**Task to complete:**
Set down a faithful copy of every record below, with no images.

⟨

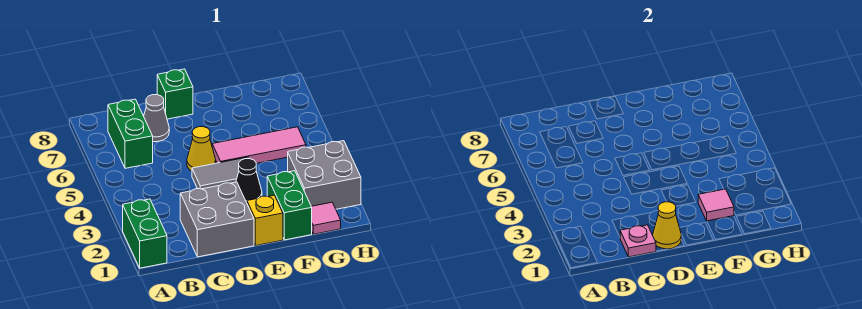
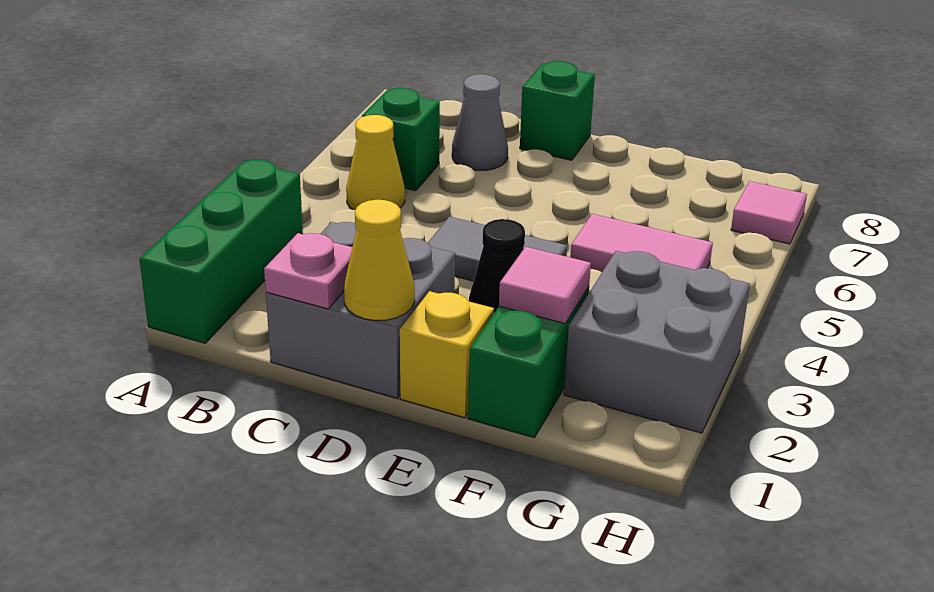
green brick A1:A2 level 1 -> green brick A1:A3 level 1
green brick B6:B7 level 1 -> green brick B6 level 1
yellow cone D5 level 1 -> yellow cone B5 level 1
pink tile E5:G5 level 1 -> pink tile F5:G5 level 1
pink tile G1 level 1 -> pink tile H7 level 1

⟩

**Answer to this task:**
green brick A1:A2 level 1 -> green brick A1:A3 level 1
green brick B6:B7 level 1 -> green brick B6 level 1
yellow cone D5 level 1 -> yellow cone B5 level 1
pink tile E5:G5 level 1 -> pink tile F5:G5 level 1
pink tile G1 level 1 -> pink tile H7 level 1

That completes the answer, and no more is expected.